- Stored data entries -

⟨

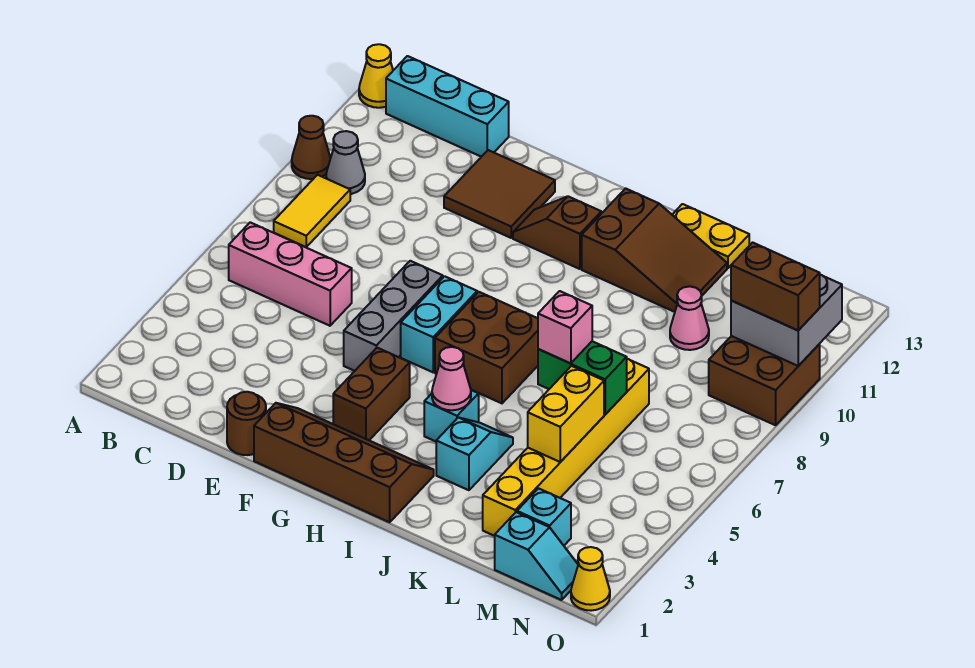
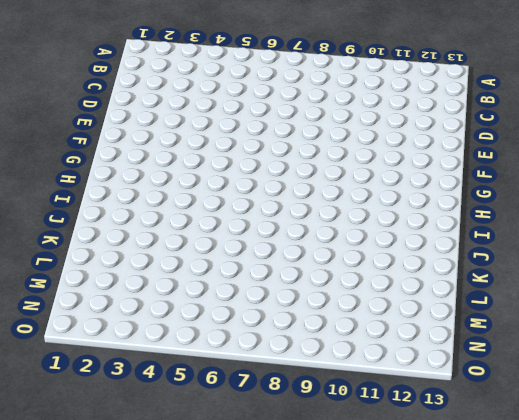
none -> brown cone A10 level 1
none -> yellow cone A13 level 1
none -> pink brick B6:D6 level 1
none -> yellow tile B8:B9 level 1

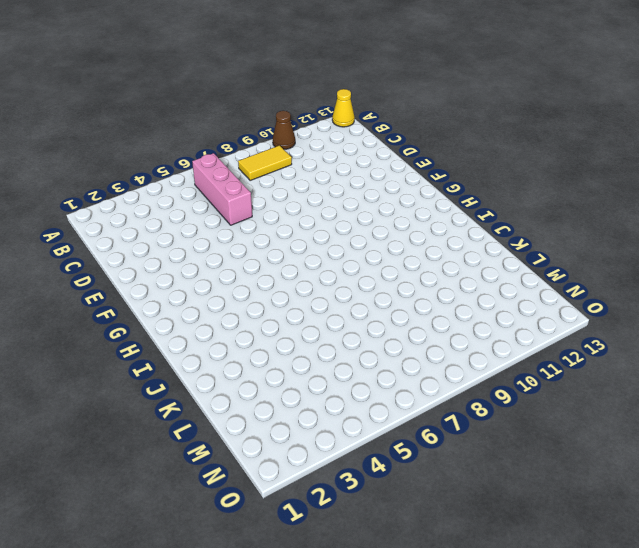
none -> grey cone B10 level 1
none -> cyan brick B13:D13 level 1
none -> brown round brick E1 level 1
none -> brown tile E11:F12 level 1

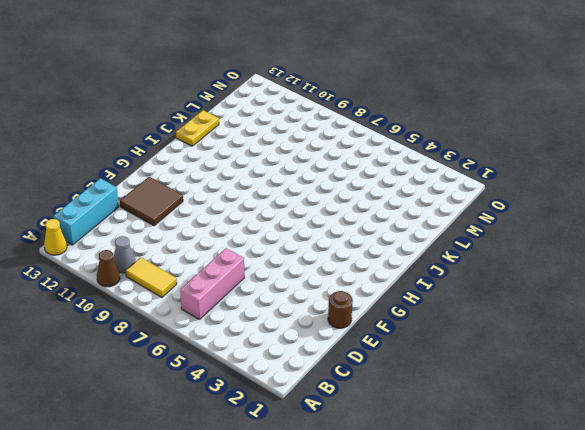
none -> brown slope F1:I2 level 1 top 1
none -> grey brick F5:F7 level 1
none -> brown brick G3:G4 level 1
none -> cyan brick G6:G7 level 1

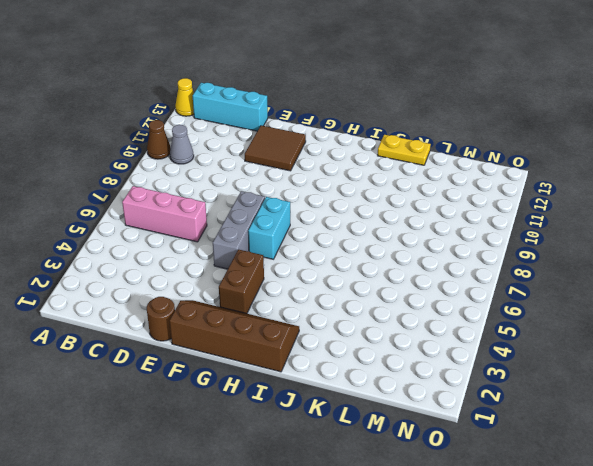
none -> yellow tile B8:B9 level 1
none -> brown slope G11:H11 level 1 top H
none -> brown brick H6:I7 level 1
none -> cyan brick I4 level 1

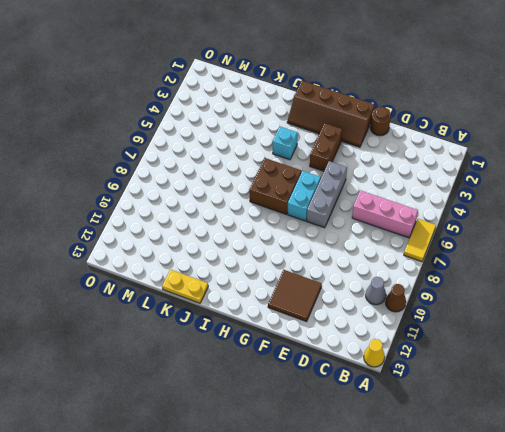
yellow tile A6:A7 level 1 -> yellow tile B8:B9 level 1
none -> cyan brick B13:D13 level 1
none -> brown slope G11:H11 level 1 top H
none -> brown slope I11:K12 level 1 top I
none -> cyan slope J3:J4 level 1 top 3

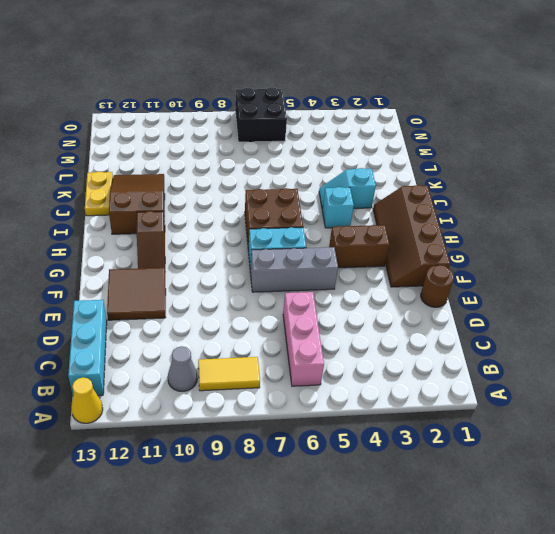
black brick N6:O7 level 1 -> none
none -> brown cone A10 level 1
none -> yellow brick L2:L7 level 1
none -> pink cone L10 level 1
none -> cyan slope M1:N1 level 1 top M

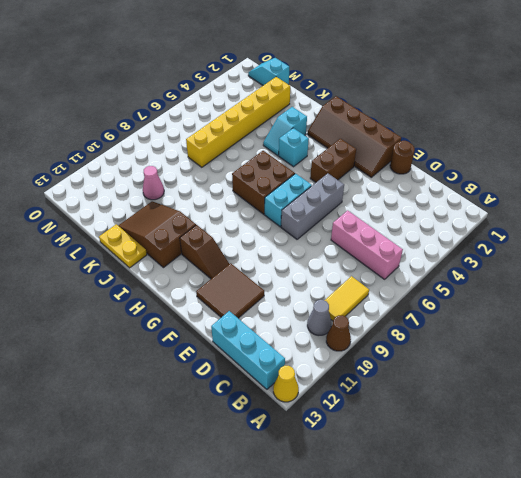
none -> cyan brick M2 level 1
none -> brown brick N9:O10 level 1
none -> yellow cone O1 level 1
none -> pink cone I4 level 2

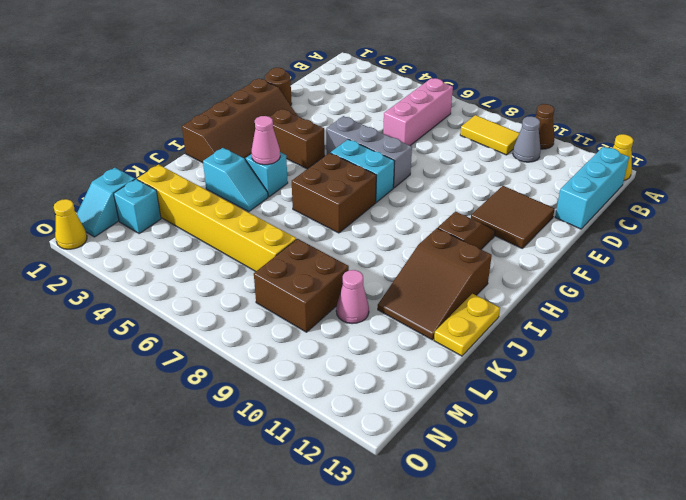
brown brick L8:M9 level 1 -> brown brick N9:O10 level 1
none -> green brick K6:L6 level 2
none -> yellow brick L4:L5 level 2
none -> grey brick N10:O11 level 2
none -> pink brick K6 level 3

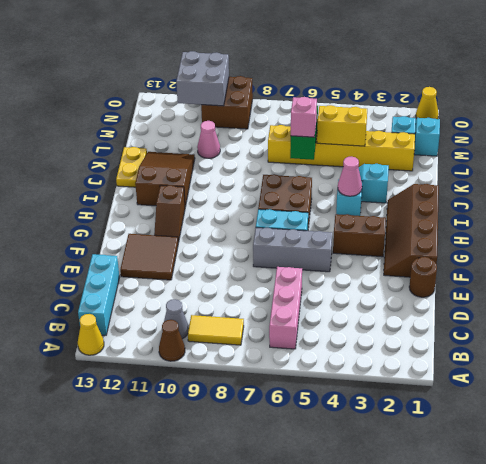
none -> brown brick N10:O10 level 3

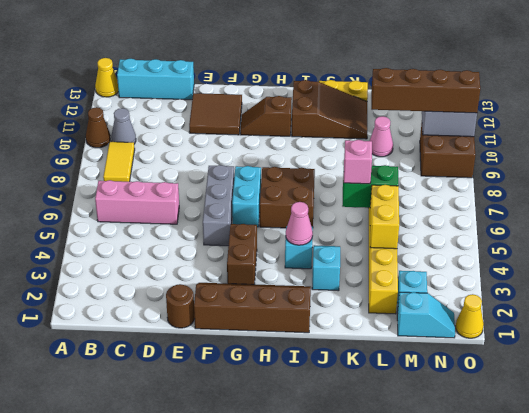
brown brick L10:O10 level 3 -> brown brick N10:O10 level 3

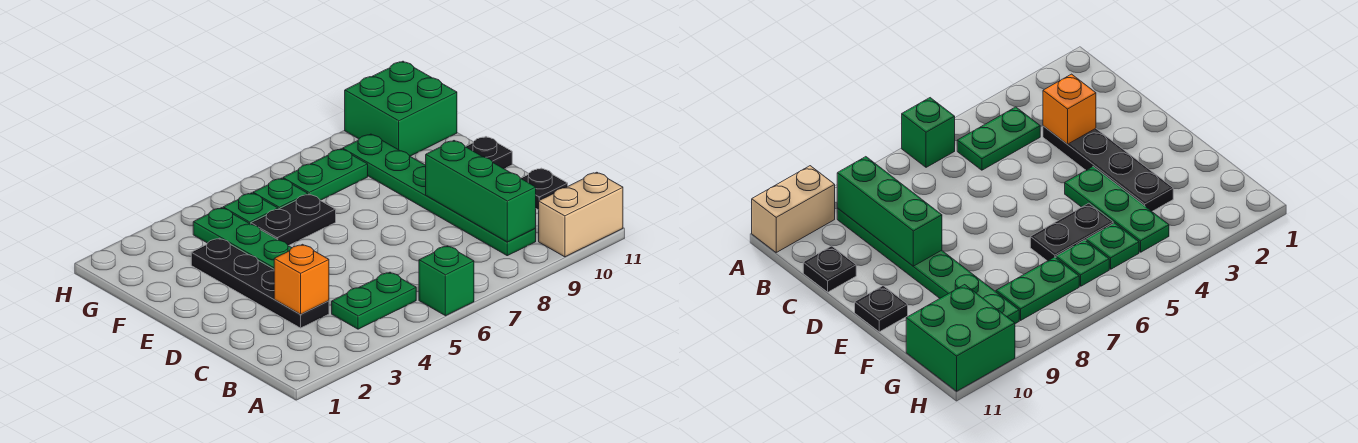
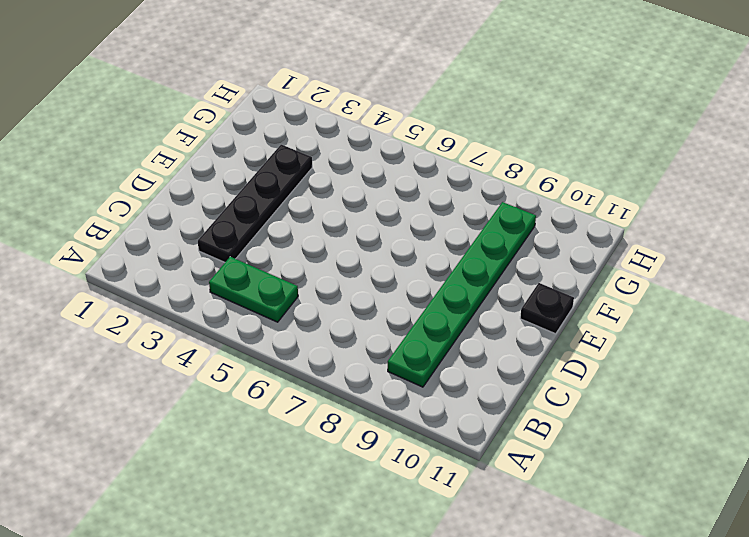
none -> green brick A6 level 1
none -> tan brick A10:A11 level 1
none -> black plate C11 level 1

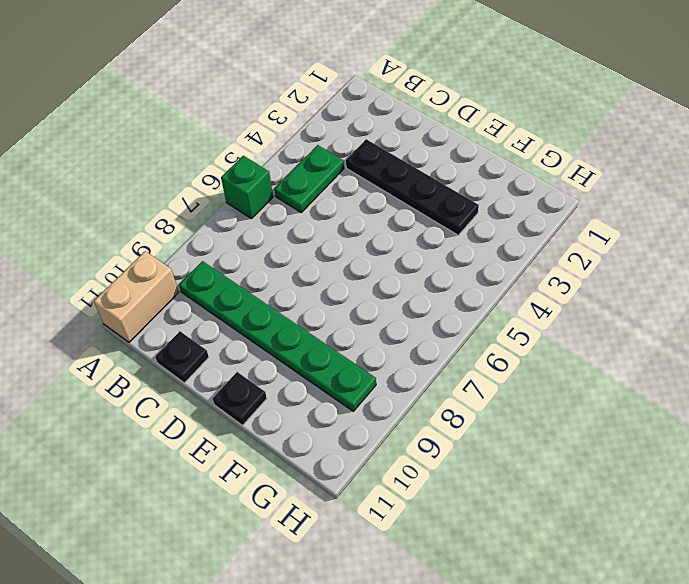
none -> green plate E4:G4 level 1
none -> black plate F5:F6 level 1
none -> green plate G5 level 1

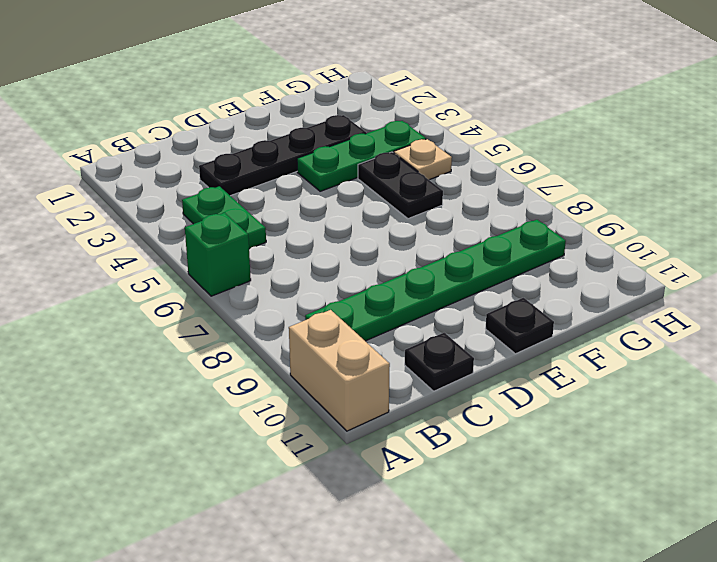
tan plate G5 level 1 -> green plate G5 level 1
none -> green plate G6 level 1
none -> green plate G7:G8 level 1
none -> green brick G10:H11 level 1

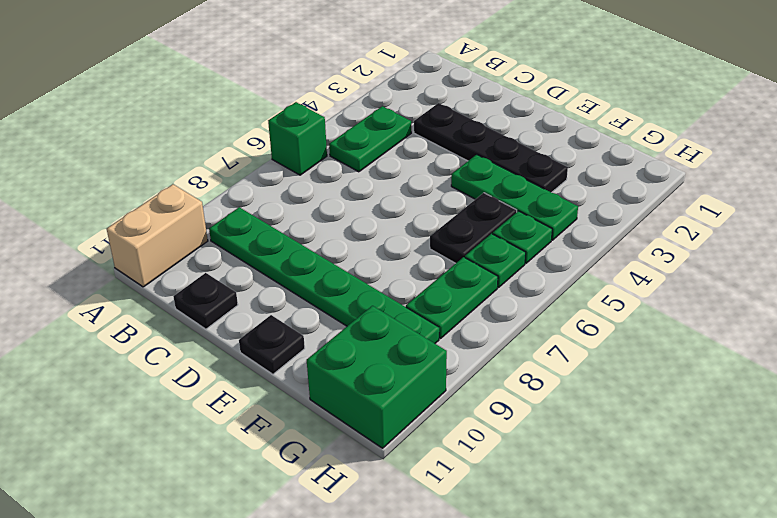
none -> green brick B9:D9 level 2
none -> orange brick C3 level 2

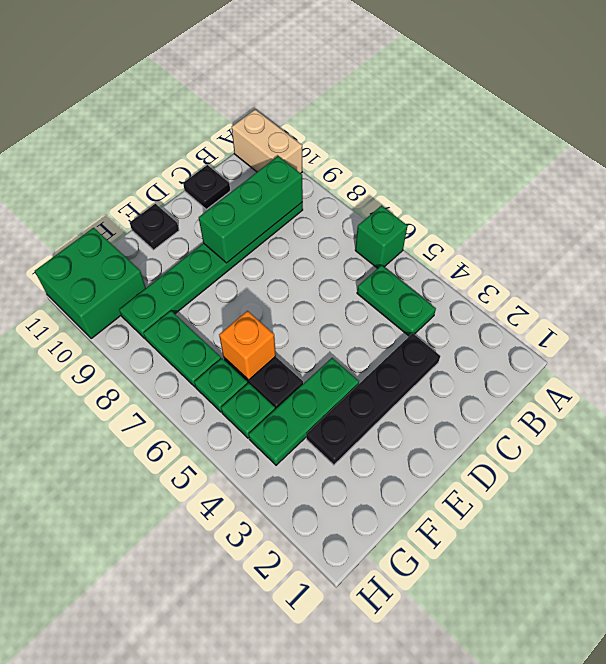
orange brick F6 level 2 -> orange brick C3 level 2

⟩

- EXERCISE REQUIREMENTS -
Repeat each of the records exactly as written, except for the pictures, which are to be left out.

- YOUR RESPONSE -
none -> brown cone A10 level 1
none -> yellow cone A13 level 1
none -> pink brick B6:D6 level 1
none -> yellow tile B8:B9 level 1

none -> grey cone B10 level 1
none -> cyan brick B13:D13 level 1
none -> brown round brick E1 level 1
none -> brown tile E11:F12 level 1

none -> brown slope F1:I2 level 1 top 1
none -> grey brick F5:F7 level 1
none -> brown brick G3:G4 level 1
none -> cyan brick G6:G7 level 1

none -> yellow tile B8:B9 level 1
none -> brown slope G11:H11 level 1 top H
none -> brown brick H6:I7 level 1
none -> cyan brick I4 level 1

yellow tile A6:A7 level 1 -> yellow tile B8:B9 level 1
none -> cyan brick B13:D13 level 1
none -> brown slope G11:H11 level 1 top H
none -> brown slope I11:K12 level 1 top I
none -> cyan slope J3:J4 level 1 top 3

black brick N6:O7 level 1 -> none
none -> brown cone A10 level 1
none -> yellow brick L2:L7 level 1
none -> pink cone L10 level 1
none -> cyan slope M1:N1 level 1 top M

none -> cyan brick M2 level 1
none -> brown brick N9:O10 level 1
none -> yellow cone O1 level 1
none -> pink cone I4 level 2

brown brick L8:M9 level 1 -> brown brick N9:O10 level 1
none -> green brick K6:L6 level 2
none -> yellow brick L4:L5 level 2
none -> grey brick N10:O11 level 2
none -> pink brick K6 level 3

none -> brown brick N10:O10 level 3

brown brick L10:O10 level 3 -> brown brick N10:O10 level 3

none -> green brick A6 level 1
none -> tan brick A10:A11 level 1
none -> black plate C11 level 1

none -> green plate E4:G4 level 1
none -> black plate F5:F6 level 1
none -> green plate G5 level 1

tan plate G5 level 1 -> green plate G5 level 1
none -> green plate G6 level 1
none -> green plate G7:G8 level 1
none -> green brick G10:H11 level 1

none -> green brick B9:D9 level 2
none -> orange brick C3 level 2

orange brick F6 level 2 -> orange brick C3 level 2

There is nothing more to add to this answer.